── Records to process ──
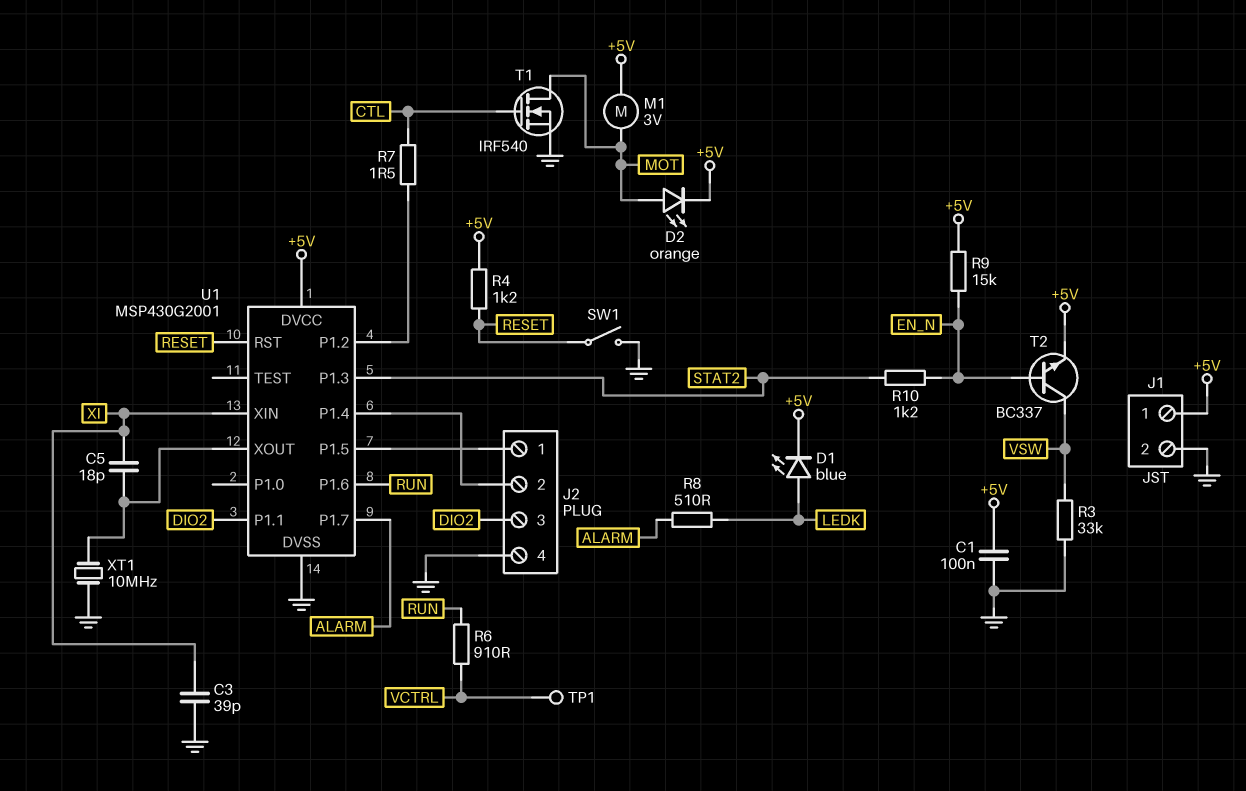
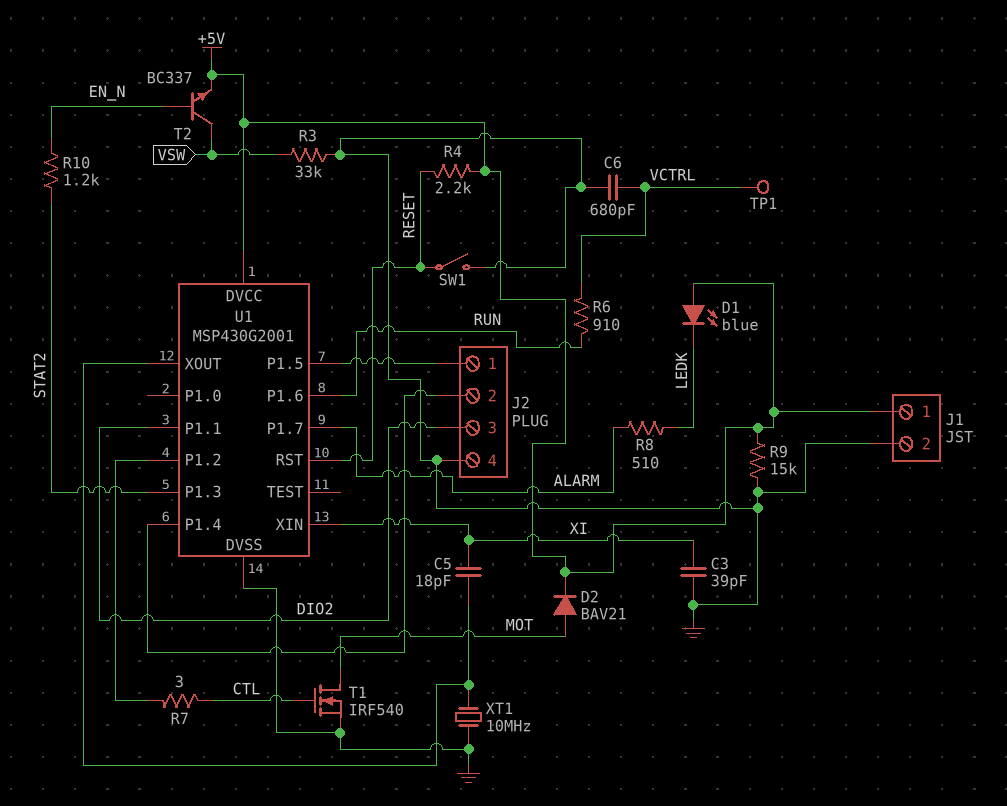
C1: 100nF (+5V, GND) -> none
C6: none -> 680pF (GND, VCTRL)
D1: LED blue (A LEDK, K +5V) -> LED blue (A +5V, K LEDK)
D2: LED orange (A MOT, K +5V) -> diode BAV21 (A MOT, K +5V)
M1: motor 3V (+5V, MOT) -> none
R4: 1.2k (+5V, RESET) -> 2.2k (+5V, RESET)
R7: 1.5 (CTL, U1/P1.2) -> 3 (CTL, U1/P1.2)
R9: 15k (+5V, EN_N) -> 15k (+5V, GND)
───
What the task requires:
I'd like the material duplicated exactly, without its pictures.

Solution for this exercise:
C1: 100nF (+5V, GND) -> none
C6: none -> 680pF (GND, VCTRL)
D1: LED blue (A LEDK, K +5V) -> LED blue (A +5V, K LEDK)
D2: LED orange (A MOT, K +5V) -> diode BAV21 (A MOT, K +5V)
M1: motor 3V (+5V, MOT) -> none
R4: 1.2k (+5V, RESET) -> 2.2k (+5V, RESET)
R7: 1.5 (CTL, U1/P1.2) -> 3 (CTL, U1/P1.2)
R9: 15k (+5V, EN_N) -> 15k (+5V, GND)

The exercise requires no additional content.